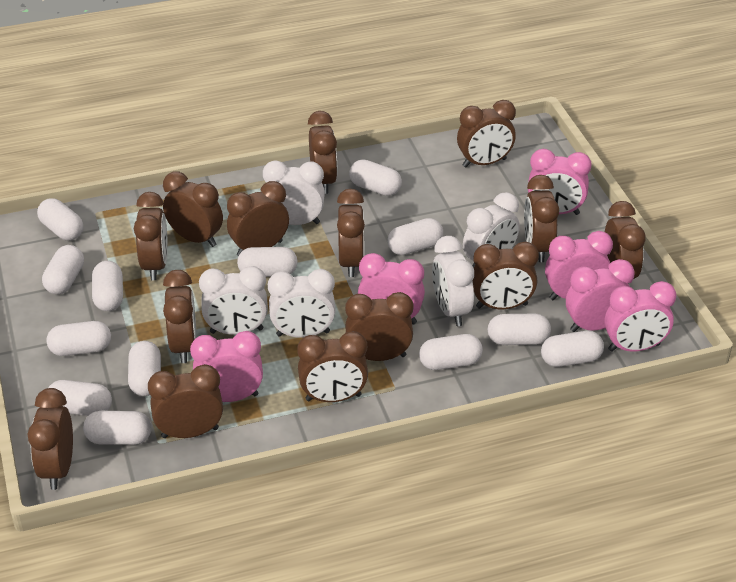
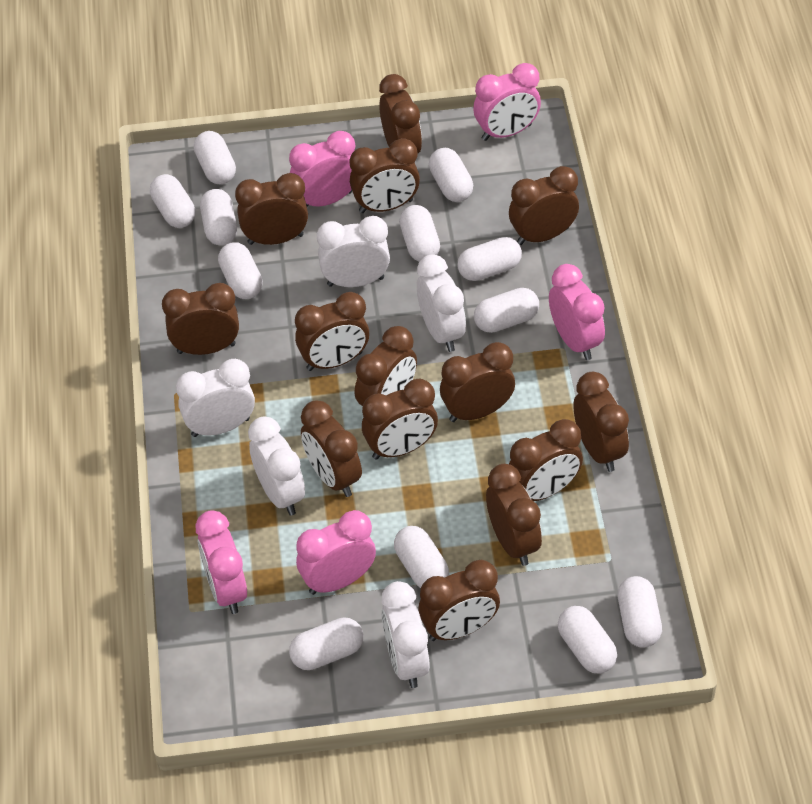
pink clock: 6 -> 5
white capsule: 13 -> 12

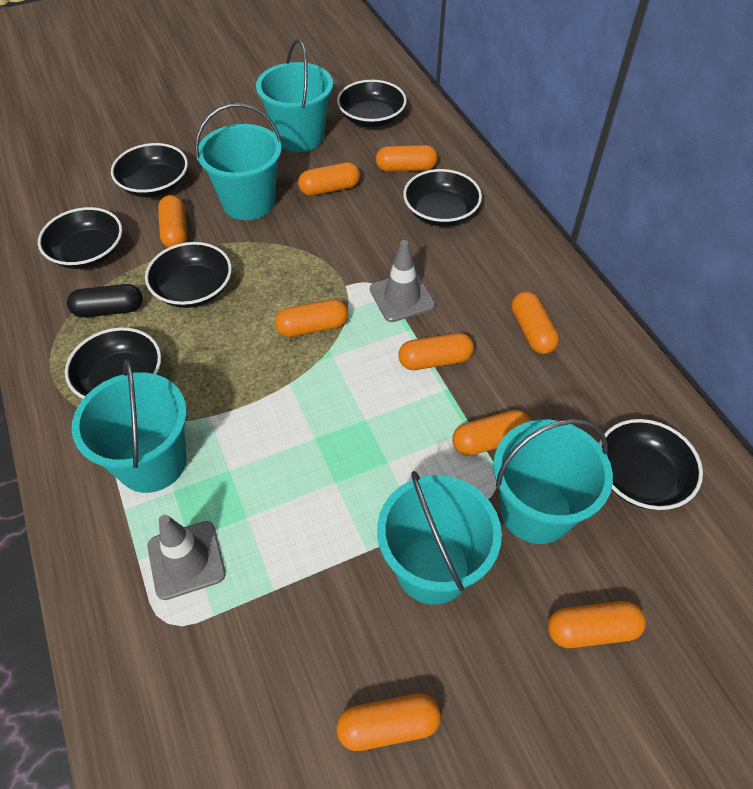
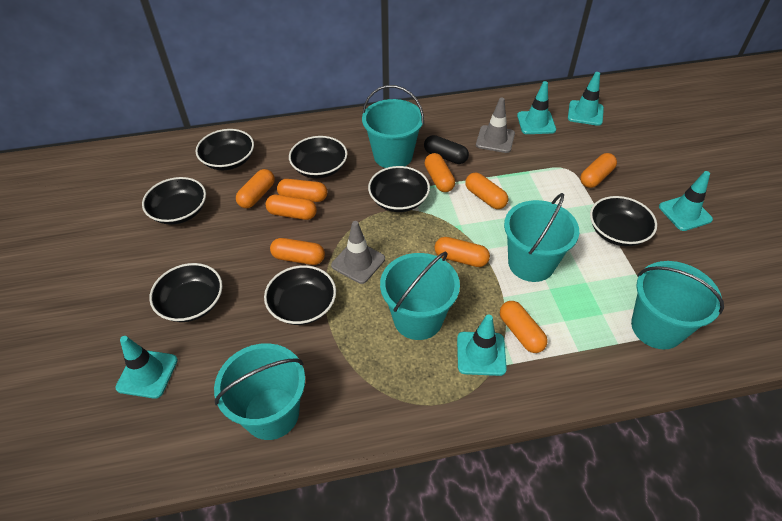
turquoise traffic cone: 0 -> 5

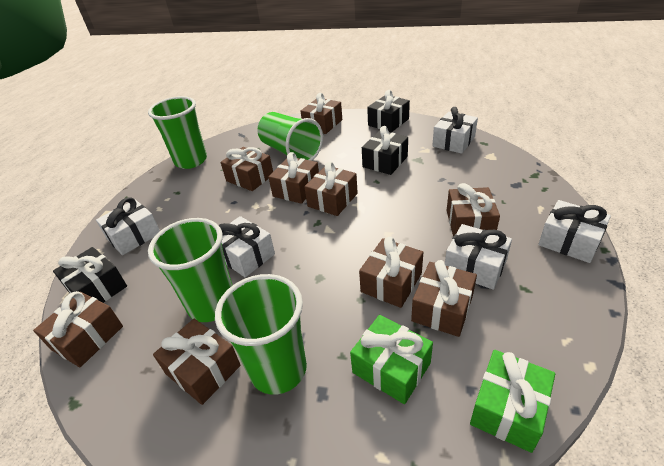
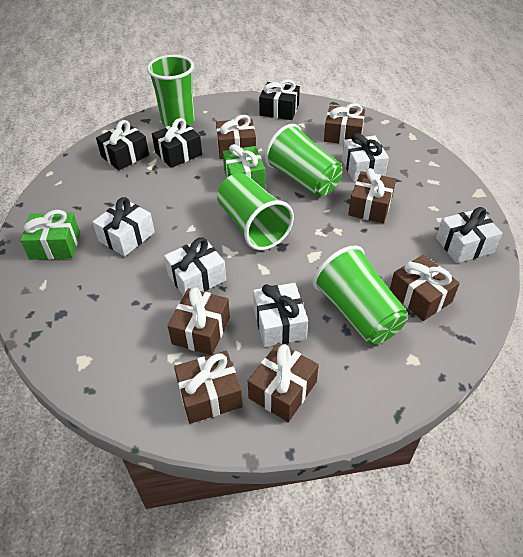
brown gift: 9 -> 7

> _Task instructions_
All the lines above must be written out exactly, without a single picture.

> _Answer section_
pink clock: 6 -> 5
white capsule: 13 -> 12

turquoise traffic cone: 0 -> 5

brown gift: 9 -> 7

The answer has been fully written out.